_ACTIVITY_
Output only these lines, set down exactly: the one containing "C6: 3.3uF (GND, VA) -> 47nF (GND, VA)" and each line after it through the end of the records.

Recorded data:
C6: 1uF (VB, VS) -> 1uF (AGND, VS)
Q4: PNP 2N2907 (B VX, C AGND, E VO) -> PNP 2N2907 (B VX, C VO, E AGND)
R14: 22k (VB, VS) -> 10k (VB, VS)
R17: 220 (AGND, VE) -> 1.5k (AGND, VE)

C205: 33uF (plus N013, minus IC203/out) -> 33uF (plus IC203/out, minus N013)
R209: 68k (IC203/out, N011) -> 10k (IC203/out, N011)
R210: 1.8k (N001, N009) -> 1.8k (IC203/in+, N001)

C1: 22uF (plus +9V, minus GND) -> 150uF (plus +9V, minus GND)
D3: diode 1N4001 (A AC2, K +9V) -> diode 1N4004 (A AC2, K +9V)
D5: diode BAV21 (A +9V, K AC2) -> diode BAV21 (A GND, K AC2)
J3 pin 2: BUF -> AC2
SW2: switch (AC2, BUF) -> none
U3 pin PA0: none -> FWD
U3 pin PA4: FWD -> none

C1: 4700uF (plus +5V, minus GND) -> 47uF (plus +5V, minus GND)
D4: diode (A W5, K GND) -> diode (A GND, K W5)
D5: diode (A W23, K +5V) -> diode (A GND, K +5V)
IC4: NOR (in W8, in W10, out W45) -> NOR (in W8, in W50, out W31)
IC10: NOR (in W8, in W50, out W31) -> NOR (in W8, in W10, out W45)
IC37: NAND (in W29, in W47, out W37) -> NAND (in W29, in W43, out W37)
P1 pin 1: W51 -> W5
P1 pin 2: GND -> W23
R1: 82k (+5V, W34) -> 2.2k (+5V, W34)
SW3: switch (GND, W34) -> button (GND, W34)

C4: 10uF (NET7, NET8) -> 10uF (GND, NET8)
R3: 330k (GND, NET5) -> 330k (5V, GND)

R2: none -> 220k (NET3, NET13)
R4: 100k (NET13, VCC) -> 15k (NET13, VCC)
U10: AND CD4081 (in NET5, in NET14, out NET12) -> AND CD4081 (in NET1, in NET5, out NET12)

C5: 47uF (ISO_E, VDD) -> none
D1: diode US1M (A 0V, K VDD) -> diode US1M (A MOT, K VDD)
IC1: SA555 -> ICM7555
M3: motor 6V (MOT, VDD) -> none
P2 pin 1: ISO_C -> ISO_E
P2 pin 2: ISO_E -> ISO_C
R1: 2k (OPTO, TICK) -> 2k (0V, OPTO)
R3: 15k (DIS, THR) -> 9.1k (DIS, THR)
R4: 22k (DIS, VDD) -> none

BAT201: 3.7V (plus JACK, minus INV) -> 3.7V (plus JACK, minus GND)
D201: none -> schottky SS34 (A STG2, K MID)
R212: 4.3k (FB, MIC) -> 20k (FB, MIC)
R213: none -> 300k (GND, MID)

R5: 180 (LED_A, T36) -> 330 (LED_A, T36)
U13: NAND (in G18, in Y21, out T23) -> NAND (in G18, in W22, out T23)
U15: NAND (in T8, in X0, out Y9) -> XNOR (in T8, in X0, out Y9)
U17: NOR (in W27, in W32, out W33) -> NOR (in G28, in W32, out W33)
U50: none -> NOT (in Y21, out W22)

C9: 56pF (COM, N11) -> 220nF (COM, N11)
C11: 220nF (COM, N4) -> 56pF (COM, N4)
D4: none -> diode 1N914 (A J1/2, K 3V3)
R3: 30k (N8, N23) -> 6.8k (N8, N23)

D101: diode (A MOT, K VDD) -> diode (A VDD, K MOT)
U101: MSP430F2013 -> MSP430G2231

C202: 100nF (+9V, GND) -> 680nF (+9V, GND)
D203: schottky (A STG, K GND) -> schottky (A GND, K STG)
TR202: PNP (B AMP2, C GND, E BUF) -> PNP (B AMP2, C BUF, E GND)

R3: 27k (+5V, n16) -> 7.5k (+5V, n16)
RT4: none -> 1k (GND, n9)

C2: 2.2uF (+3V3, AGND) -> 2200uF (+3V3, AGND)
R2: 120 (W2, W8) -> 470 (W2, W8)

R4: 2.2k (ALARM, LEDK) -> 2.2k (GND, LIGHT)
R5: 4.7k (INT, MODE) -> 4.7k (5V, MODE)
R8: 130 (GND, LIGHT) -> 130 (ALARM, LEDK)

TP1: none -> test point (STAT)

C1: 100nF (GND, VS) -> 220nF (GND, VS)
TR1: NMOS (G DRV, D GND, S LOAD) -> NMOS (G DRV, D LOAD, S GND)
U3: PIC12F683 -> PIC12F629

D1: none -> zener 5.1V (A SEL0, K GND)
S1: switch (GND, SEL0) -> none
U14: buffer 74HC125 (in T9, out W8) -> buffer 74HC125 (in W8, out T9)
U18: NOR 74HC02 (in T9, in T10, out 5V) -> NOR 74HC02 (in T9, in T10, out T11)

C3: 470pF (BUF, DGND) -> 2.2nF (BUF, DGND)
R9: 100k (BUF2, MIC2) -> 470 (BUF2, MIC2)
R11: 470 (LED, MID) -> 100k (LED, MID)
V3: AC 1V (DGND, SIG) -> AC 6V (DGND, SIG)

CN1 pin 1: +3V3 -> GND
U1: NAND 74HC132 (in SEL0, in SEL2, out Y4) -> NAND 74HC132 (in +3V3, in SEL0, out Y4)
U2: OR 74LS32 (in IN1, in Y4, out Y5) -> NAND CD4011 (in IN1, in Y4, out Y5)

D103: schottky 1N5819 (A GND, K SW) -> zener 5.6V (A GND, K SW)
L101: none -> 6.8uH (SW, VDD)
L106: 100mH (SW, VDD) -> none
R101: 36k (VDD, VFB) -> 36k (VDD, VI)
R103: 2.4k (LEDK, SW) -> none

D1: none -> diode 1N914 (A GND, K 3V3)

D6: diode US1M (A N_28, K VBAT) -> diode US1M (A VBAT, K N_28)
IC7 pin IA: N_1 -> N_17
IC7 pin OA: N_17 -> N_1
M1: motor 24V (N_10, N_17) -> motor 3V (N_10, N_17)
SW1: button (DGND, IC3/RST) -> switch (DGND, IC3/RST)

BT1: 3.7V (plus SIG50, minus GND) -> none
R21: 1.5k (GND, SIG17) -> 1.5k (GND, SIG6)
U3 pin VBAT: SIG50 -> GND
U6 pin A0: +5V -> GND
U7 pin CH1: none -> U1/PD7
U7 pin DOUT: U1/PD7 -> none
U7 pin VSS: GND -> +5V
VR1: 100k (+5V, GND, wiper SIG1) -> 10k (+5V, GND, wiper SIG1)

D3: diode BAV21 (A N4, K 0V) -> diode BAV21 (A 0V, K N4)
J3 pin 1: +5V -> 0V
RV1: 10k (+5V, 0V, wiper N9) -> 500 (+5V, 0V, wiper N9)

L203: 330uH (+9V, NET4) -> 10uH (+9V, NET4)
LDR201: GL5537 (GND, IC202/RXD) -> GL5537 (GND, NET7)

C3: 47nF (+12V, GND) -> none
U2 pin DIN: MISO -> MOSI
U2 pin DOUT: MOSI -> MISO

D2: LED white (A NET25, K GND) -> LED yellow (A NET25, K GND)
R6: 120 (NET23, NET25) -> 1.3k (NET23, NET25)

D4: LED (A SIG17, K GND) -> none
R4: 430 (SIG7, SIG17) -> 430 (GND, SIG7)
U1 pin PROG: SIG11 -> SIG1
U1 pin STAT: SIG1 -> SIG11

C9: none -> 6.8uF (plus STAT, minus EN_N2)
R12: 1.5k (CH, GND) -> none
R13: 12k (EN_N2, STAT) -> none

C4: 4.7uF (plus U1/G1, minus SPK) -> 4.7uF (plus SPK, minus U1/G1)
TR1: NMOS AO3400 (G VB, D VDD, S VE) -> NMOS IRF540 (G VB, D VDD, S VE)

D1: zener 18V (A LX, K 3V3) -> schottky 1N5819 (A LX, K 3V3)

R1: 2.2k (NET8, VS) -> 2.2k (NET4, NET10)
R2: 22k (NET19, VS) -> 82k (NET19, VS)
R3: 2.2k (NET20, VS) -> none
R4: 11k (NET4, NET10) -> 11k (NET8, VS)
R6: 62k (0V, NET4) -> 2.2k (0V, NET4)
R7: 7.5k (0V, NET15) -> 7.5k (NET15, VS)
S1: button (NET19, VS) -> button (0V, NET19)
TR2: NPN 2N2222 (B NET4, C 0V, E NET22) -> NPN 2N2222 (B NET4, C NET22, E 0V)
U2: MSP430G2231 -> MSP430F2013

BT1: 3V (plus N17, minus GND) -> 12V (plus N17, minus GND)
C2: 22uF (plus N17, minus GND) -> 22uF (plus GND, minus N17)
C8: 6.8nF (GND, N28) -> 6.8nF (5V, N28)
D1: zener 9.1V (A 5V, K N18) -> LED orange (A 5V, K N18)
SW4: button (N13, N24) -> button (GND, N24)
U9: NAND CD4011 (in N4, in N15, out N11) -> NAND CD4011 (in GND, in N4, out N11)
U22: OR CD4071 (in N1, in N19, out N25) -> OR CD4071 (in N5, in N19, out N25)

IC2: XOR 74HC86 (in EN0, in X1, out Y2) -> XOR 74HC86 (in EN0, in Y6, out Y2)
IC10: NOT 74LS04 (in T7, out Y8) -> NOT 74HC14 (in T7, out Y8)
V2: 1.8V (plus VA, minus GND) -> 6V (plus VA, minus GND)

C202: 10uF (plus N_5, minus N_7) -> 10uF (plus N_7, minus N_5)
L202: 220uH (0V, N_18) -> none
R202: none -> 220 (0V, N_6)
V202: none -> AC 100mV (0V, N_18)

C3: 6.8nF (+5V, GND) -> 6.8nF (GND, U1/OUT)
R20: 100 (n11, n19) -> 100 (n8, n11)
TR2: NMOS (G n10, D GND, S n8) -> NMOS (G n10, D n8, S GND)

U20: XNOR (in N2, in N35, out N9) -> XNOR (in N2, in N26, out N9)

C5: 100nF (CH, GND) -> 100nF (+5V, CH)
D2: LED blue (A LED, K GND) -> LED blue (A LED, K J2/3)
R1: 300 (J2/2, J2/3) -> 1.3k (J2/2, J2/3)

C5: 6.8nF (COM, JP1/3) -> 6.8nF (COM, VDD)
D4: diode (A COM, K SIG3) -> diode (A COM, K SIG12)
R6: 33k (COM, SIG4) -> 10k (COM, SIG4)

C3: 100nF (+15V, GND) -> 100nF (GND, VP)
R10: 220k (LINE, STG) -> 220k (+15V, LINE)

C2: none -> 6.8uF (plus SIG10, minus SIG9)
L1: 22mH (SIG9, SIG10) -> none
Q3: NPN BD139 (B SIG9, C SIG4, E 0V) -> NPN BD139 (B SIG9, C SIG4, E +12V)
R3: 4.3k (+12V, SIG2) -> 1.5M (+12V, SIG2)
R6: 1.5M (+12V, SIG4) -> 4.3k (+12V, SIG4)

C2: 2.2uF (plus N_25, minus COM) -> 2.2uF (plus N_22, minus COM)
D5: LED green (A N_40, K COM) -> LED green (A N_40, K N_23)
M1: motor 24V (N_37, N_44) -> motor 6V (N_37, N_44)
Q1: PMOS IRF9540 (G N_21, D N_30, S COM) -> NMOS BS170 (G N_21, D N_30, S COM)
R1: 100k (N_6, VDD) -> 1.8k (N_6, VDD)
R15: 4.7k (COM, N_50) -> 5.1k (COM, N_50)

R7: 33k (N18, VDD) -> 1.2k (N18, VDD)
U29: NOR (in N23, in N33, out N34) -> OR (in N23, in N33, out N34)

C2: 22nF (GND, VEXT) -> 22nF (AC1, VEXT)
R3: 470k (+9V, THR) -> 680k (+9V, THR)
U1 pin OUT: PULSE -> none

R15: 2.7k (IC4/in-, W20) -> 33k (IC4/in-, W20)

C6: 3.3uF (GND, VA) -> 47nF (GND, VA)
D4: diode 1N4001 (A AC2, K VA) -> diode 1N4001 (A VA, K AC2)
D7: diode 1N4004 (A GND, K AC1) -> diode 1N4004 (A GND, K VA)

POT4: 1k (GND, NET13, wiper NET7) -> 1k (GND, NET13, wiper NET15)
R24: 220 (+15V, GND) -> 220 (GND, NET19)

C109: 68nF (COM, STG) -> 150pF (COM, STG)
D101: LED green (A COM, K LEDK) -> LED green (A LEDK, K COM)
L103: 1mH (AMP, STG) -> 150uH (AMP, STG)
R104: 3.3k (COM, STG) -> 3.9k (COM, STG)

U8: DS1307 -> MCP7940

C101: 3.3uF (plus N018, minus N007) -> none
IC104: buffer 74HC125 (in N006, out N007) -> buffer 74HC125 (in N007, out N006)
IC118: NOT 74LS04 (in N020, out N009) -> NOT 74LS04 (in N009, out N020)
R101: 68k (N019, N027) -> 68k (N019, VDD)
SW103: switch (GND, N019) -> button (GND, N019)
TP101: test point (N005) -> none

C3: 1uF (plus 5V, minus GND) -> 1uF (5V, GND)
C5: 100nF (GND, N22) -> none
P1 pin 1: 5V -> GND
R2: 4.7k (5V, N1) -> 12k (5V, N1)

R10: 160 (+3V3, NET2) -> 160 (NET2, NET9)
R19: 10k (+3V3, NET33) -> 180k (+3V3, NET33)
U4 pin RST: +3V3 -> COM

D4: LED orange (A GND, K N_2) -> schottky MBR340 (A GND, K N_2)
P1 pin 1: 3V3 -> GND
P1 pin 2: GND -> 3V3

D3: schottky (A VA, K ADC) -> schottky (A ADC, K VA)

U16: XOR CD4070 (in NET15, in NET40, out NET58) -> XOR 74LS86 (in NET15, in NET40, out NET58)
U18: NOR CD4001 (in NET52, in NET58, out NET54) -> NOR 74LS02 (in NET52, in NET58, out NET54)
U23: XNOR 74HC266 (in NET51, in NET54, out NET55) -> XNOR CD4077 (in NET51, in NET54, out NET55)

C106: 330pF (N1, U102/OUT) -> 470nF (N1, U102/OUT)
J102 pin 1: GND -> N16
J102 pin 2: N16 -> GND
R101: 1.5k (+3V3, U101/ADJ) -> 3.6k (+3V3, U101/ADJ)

_SOLVED PROBLEM_
C6: 3.3uF (GND, VA) -> 47nF (GND, VA)
D4: diode 1N4001 (A AC2, K VA) -> diode 1N4001 (A VA, K AC2)
D7: diode 1N4004 (A GND, K AC1) -> diode 1N4004 (A GND, K VA)

POT4: 1k (GND, NET13, wiper NET7) -> 1k (GND, NET13, wiper NET15)
R24: 220 (+15V, GND) -> 220 (GND, NET19)

C109: 68nF (COM, STG) -> 150pF (COM, STG)
D101: LED green (A COM, K LEDK) -> LED green (A LEDK, K COM)
L103: 1mH (AMP, STG) -> 150uH (AMP, STG)
R104: 3.3k (COM, STG) -> 3.9k (COM, STG)

U8: DS1307 -> MCP7940

C101: 3.3uF (plus N018, minus N007) -> none
IC104: buffer 74HC125 (in N006, out N007) -> buffer 74HC125 (in N007, out N006)
IC118: NOT 74LS04 (in N020, out N009) -> NOT 74LS04 (in N009, out N020)
R101: 68k (N019, N027) -> 68k (N019, VDD)
SW103: switch (GND, N019) -> button (GND, N019)
TP101: test point (N005) -> none

C3: 1uF (plus 5V, minus GND) -> 1uF (5V, GND)
C5: 100nF (GND, N22) -> none
P1 pin 1: 5V -> GND
R2: 4.7k (5V, N1) -> 12k (5V, N1)

R10: 160 (+3V3, NET2) -> 160 (NET2, NET9)
R19: 10k (+3V3, NET33) -> 180k (+3V3, NET33)
U4 pin RST: +3V3 -> COM

D4: LED orange (A GND, K N_2) -> schottky MBR340 (A GND, K N_2)
P1 pin 1: 3V3 -> GND
P1 pin 2: GND -> 3V3

D3: schottky (A VA, K ADC) -> schottky (A ADC, K VA)

U16: XOR CD4070 (in NET15, in NET40, out NET58) -> XOR 74LS86 (in NET15, in NET40, out NET58)
U18: NOR CD4001 (in NET52, in NET58, out NET54) -> NOR 74LS02 (in NET52, in NET58, out NET54)
U23: XNOR 74HC266 (in NET51, in NET54, out NET55) -> XNOR CD4077 (in NET51, in NET54, out NET55)

C106: 330pF (N1, U102/OUT) -> 470nF (N1, U102/OUT)
J102 pin 1: GND -> N16
J102 pin 2: N16 -> GND
R101: 1.5k (+3V3, U101/ADJ) -> 3.6k (+3V3, U101/ADJ)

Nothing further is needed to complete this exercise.